EXERCISE PROMPT
All entries are to be reproduced exactly; the pictures are to be omitted.

INFORMATION
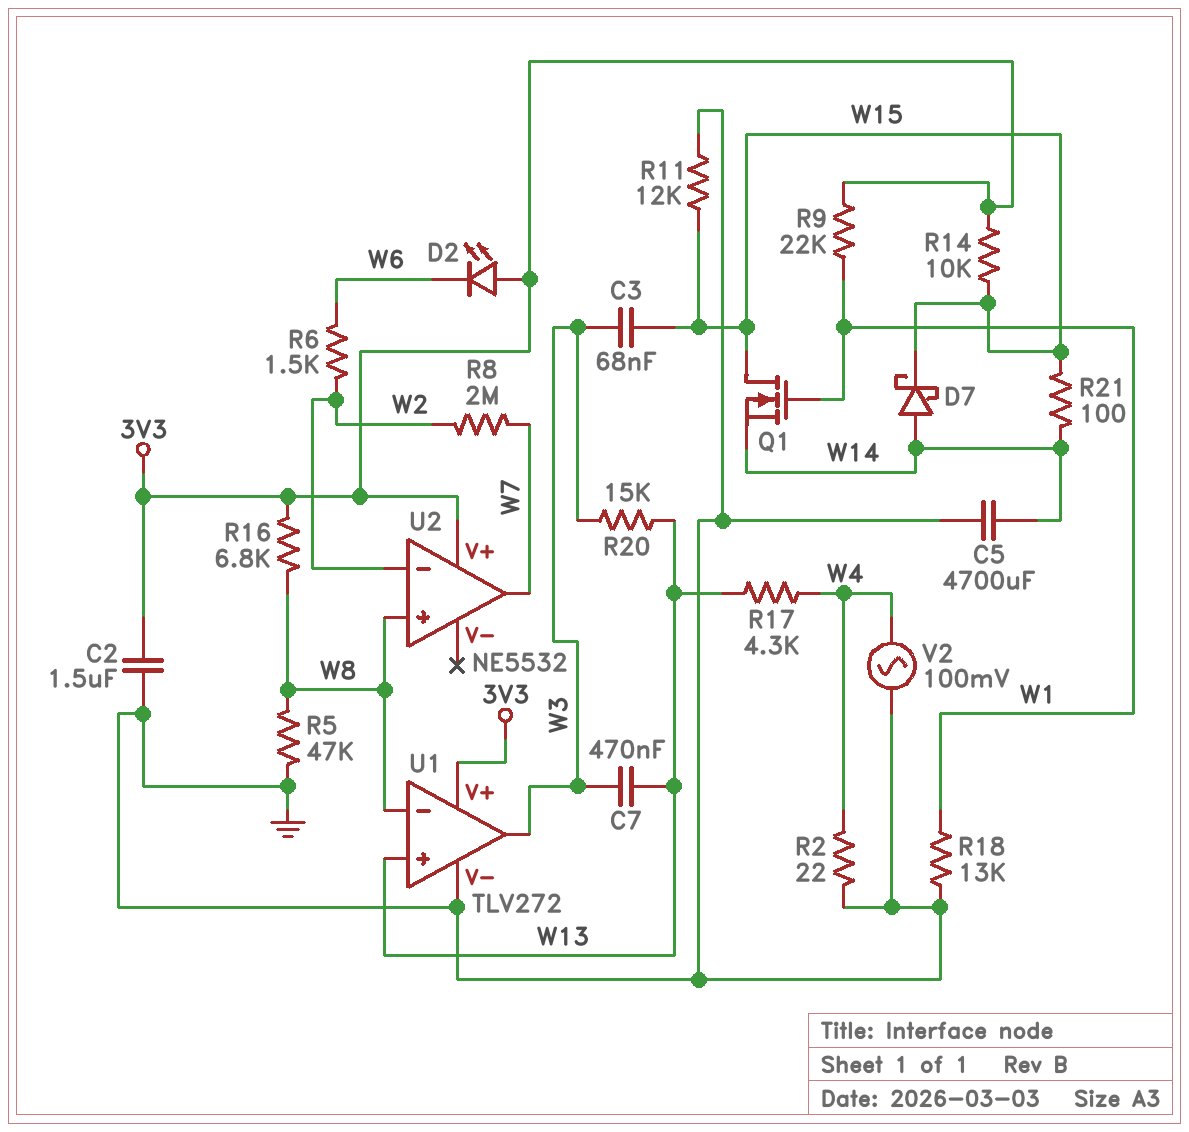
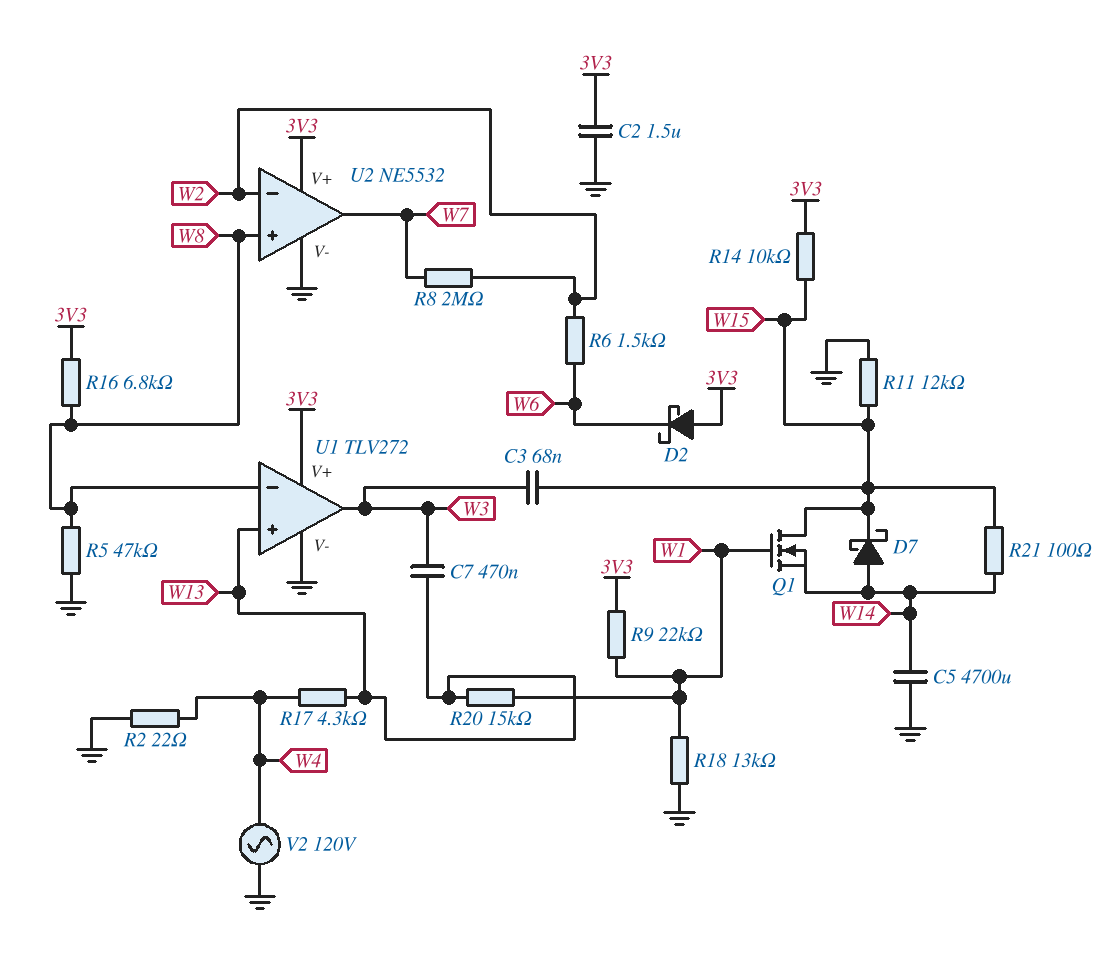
D2: LED (A 3V3, K W6) -> schottky (A 3V3, K W6)
R20: 15k (W3, W13) -> 15k (W1, W13)
U2 pin V-: none -> GND
V2: AC 100mV (GND, W4) -> AC 120V (GND, W4)

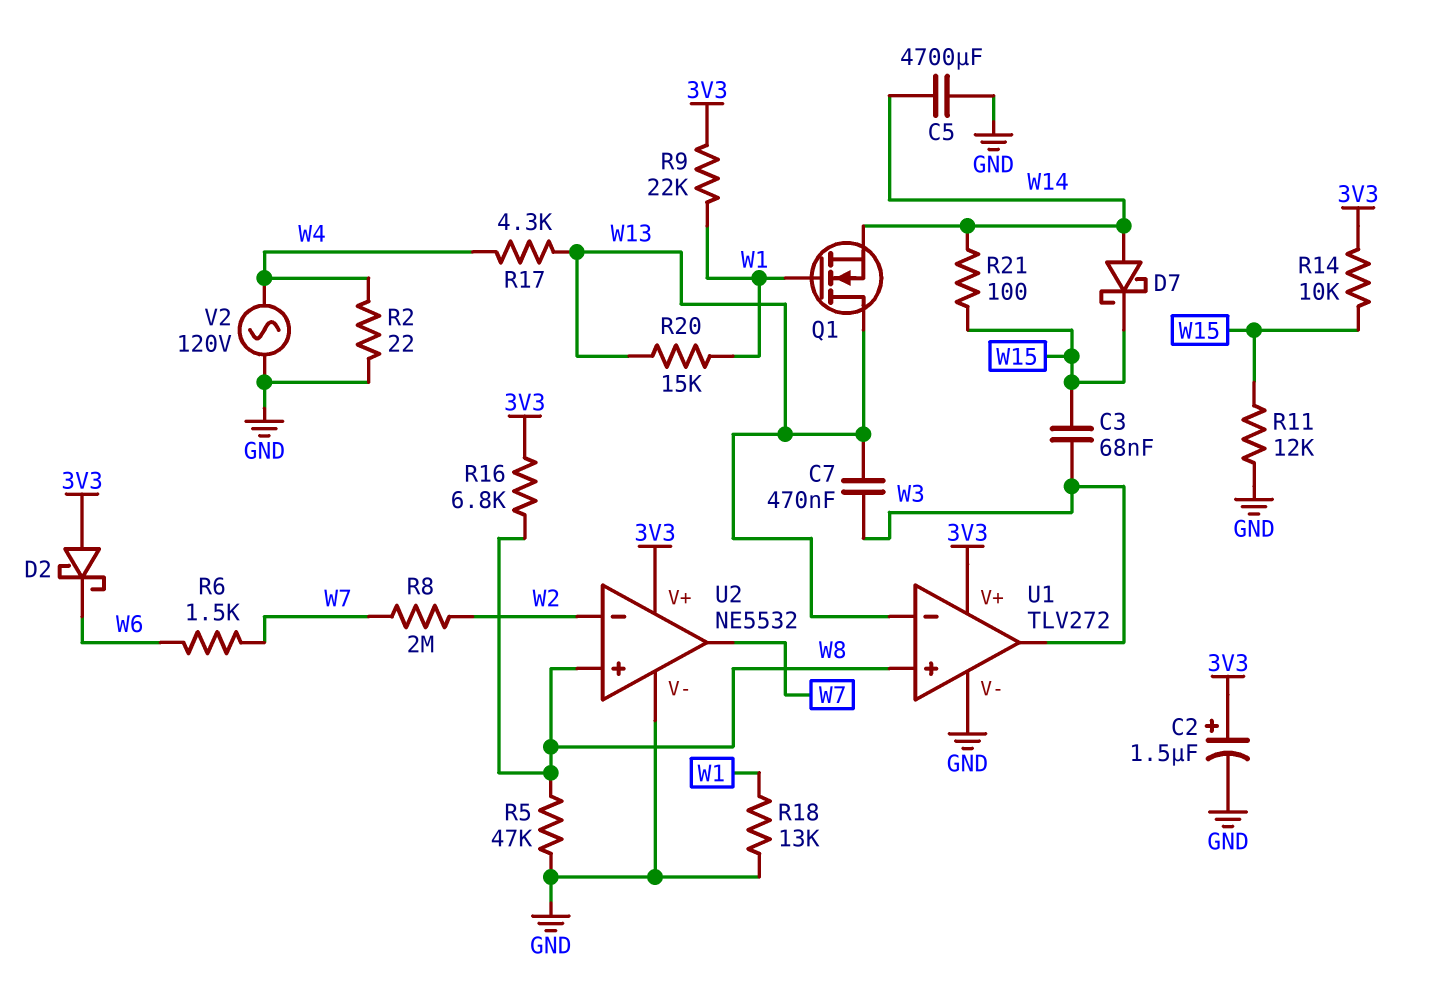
C2: 1.5uF (3V3, GND) -> 1.5uF (plus 3V3, minus GND)
Q1: NMOS (G W1, D W15, S W14) -> NMOS (G W1, D W13, S W14)
R6: 1.5k (W2, W6) -> 1.5k (W6, W7)
U1 pin in+: W13 -> W8
U1 pin in-: W8 -> W13

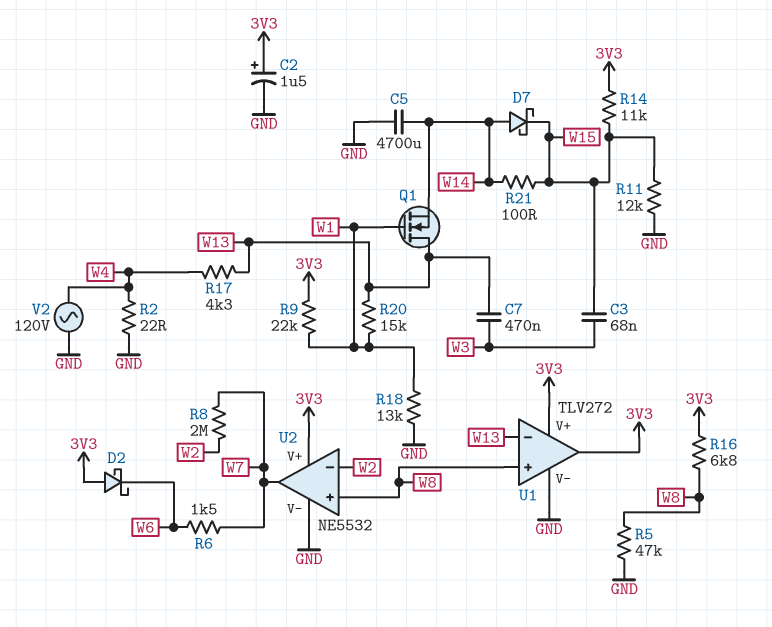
R14: 10k (3V3, W15) -> 11k (3V3, W15)
U1 pin out: W3 -> 3V3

EXPECTED ANSWER
D2: LED (A 3V3, K W6) -> schottky (A 3V3, K W6)
R20: 15k (W3, W13) -> 15k (W1, W13)
U2 pin V-: none -> GND
V2: AC 100mV (GND, W4) -> AC 120V (GND, W4)

C2: 1.5uF (3V3, GND) -> 1.5uF (plus 3V3, minus GND)
Q1: NMOS (G W1, D W15, S W14) -> NMOS (G W1, D W13, S W14)
R6: 1.5k (W2, W6) -> 1.5k (W6, W7)
U1 pin in+: W13 -> W8
U1 pin in-: W8 -> W13

R14: 10k (3V3, W15) -> 11k (3V3, W15)
U1 pin out: W3 -> 3V3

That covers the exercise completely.